◆ **Written problem**
Show every line of the material below that contains the word "Violino", copying each line in full.

◆ **Raw data**
************

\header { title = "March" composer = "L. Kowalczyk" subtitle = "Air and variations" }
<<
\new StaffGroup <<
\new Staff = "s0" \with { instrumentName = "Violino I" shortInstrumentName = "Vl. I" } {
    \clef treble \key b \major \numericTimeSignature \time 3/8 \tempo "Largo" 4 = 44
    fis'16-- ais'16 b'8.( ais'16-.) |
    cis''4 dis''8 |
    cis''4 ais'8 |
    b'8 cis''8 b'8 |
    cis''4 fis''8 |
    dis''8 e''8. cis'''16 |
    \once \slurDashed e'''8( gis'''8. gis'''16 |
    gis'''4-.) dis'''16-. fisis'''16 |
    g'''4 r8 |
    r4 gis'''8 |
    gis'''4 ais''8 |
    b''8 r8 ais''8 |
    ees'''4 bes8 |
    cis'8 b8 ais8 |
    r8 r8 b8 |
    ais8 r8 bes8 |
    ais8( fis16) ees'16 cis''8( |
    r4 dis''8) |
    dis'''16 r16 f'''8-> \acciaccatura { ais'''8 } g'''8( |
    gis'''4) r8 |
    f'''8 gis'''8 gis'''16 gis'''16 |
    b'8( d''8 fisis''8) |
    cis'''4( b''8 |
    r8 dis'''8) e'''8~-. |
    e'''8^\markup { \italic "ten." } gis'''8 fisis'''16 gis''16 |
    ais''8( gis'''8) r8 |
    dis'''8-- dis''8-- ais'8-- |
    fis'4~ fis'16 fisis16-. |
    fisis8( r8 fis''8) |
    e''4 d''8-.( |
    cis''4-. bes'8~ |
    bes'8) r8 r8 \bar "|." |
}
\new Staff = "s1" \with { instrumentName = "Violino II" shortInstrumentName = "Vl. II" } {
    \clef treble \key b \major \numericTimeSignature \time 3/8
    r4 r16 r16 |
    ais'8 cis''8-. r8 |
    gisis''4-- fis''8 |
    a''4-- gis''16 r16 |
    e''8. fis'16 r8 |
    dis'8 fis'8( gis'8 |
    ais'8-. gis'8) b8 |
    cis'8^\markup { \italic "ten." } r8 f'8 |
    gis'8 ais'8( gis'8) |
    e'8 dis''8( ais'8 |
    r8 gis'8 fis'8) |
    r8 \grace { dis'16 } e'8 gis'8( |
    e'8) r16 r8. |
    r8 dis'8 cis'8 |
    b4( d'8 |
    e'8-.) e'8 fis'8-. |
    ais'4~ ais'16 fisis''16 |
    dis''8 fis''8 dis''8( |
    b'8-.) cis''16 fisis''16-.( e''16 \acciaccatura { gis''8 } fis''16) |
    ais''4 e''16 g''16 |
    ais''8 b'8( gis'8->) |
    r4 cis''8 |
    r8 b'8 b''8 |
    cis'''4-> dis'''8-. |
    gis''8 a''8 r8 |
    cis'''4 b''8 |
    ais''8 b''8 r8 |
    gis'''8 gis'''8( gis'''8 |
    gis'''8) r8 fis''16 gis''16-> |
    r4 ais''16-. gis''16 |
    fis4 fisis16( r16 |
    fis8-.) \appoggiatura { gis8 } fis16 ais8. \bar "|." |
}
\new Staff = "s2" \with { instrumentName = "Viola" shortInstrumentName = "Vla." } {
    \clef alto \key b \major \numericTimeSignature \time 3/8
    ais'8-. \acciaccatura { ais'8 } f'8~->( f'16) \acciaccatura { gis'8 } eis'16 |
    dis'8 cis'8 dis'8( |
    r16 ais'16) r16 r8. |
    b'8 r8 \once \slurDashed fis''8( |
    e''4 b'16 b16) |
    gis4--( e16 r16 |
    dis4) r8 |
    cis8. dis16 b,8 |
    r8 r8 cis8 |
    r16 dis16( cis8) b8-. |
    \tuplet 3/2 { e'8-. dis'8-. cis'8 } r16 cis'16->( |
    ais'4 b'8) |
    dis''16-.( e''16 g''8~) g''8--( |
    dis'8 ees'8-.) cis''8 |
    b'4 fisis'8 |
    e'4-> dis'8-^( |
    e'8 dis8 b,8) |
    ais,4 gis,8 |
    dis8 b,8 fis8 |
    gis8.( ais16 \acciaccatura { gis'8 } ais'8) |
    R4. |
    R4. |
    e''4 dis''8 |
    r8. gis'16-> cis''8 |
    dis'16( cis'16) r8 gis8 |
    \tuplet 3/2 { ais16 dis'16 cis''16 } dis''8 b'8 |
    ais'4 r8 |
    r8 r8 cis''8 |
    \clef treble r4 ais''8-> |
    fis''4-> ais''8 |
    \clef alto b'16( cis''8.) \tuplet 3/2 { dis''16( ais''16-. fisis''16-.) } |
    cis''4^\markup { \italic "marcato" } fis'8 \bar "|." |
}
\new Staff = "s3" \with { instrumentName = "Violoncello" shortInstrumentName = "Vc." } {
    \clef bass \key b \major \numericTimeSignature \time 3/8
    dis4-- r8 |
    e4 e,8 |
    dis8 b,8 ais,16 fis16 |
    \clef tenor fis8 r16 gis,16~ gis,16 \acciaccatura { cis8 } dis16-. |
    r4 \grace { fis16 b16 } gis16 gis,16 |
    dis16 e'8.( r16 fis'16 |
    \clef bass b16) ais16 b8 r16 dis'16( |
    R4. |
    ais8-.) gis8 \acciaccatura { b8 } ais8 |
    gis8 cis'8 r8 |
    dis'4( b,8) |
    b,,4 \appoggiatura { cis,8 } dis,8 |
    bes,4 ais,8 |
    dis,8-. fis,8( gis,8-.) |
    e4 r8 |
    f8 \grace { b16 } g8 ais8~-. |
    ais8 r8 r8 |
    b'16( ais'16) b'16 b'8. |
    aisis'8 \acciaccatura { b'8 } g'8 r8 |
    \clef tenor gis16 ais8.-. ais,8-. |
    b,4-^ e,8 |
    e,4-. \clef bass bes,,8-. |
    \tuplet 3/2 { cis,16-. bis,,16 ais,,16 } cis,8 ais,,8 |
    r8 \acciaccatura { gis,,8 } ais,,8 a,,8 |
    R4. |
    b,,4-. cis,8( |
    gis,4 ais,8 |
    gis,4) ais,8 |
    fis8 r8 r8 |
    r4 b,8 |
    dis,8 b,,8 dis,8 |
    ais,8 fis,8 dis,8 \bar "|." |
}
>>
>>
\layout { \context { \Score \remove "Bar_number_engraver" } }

************

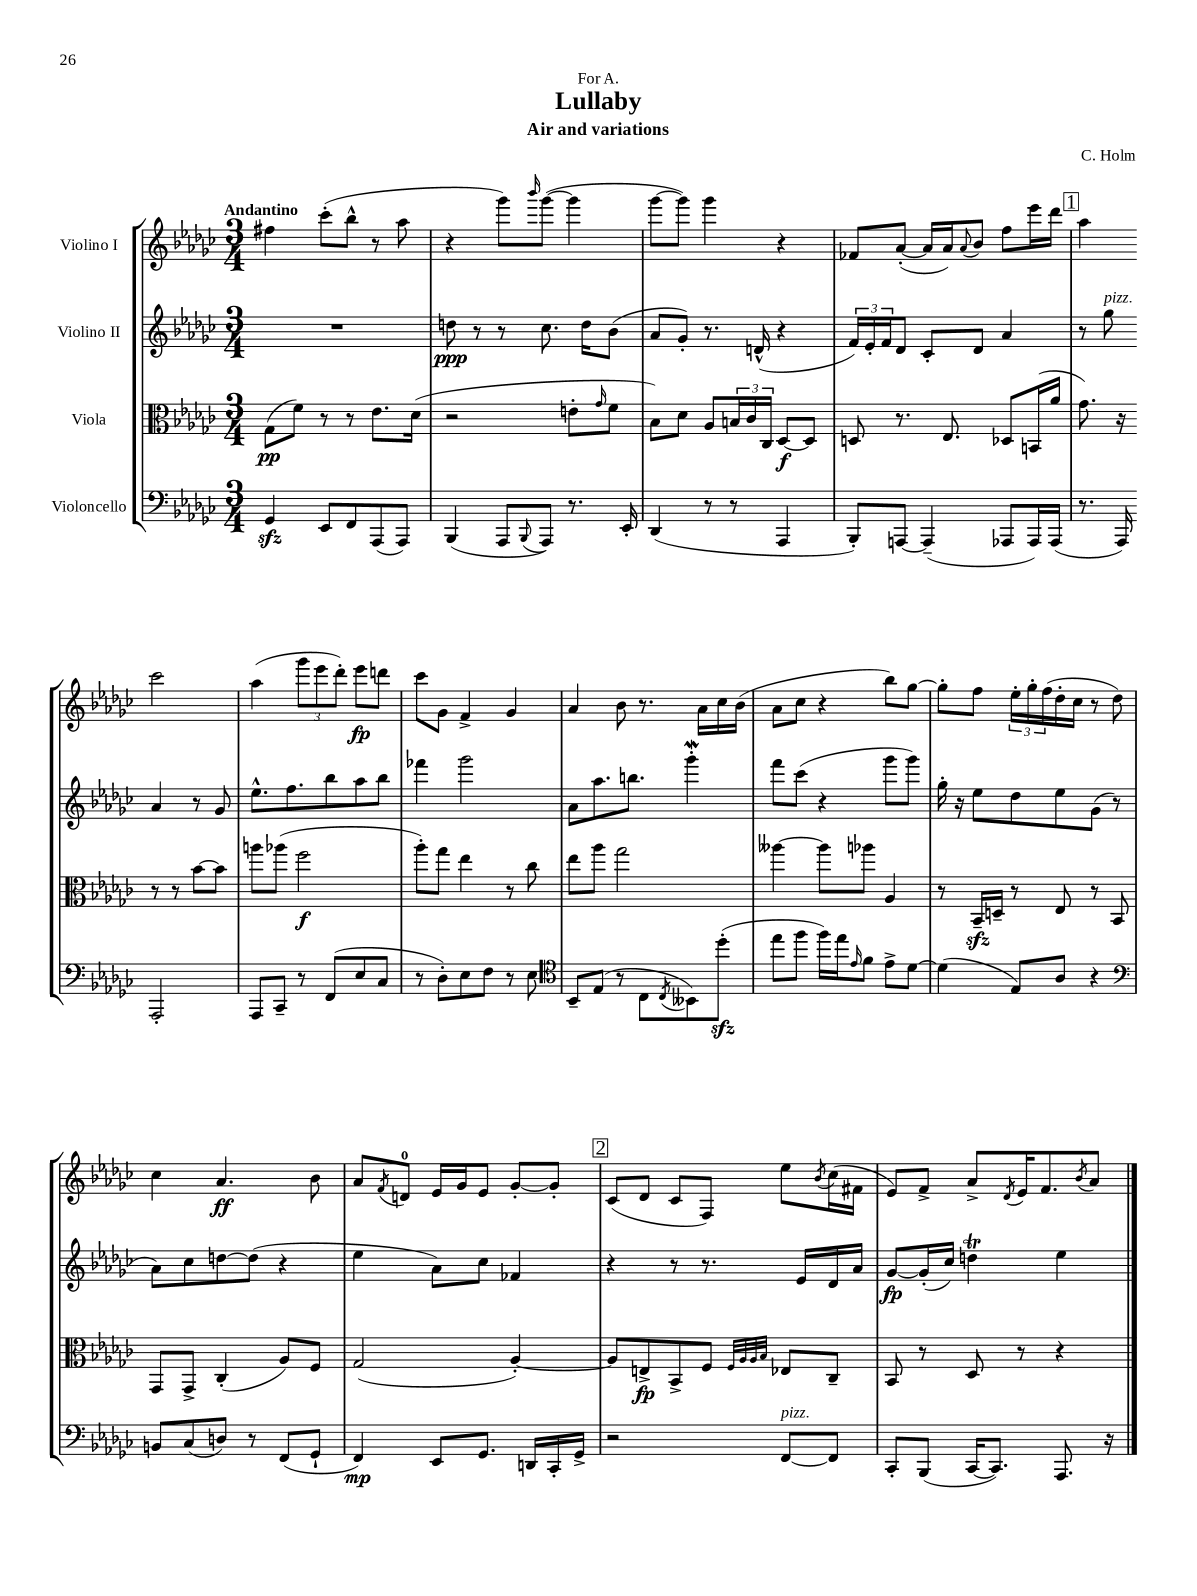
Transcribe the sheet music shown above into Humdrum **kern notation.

************

◆ **Finished task**
\new Staff = "s0" \with { instrumentName = "Violino I" shortInstrumentName = "Vl. I" } {
\new Staff = "s1" \with { instrumentName = "Violino II" shortInstrumentName = "Vl. II" } {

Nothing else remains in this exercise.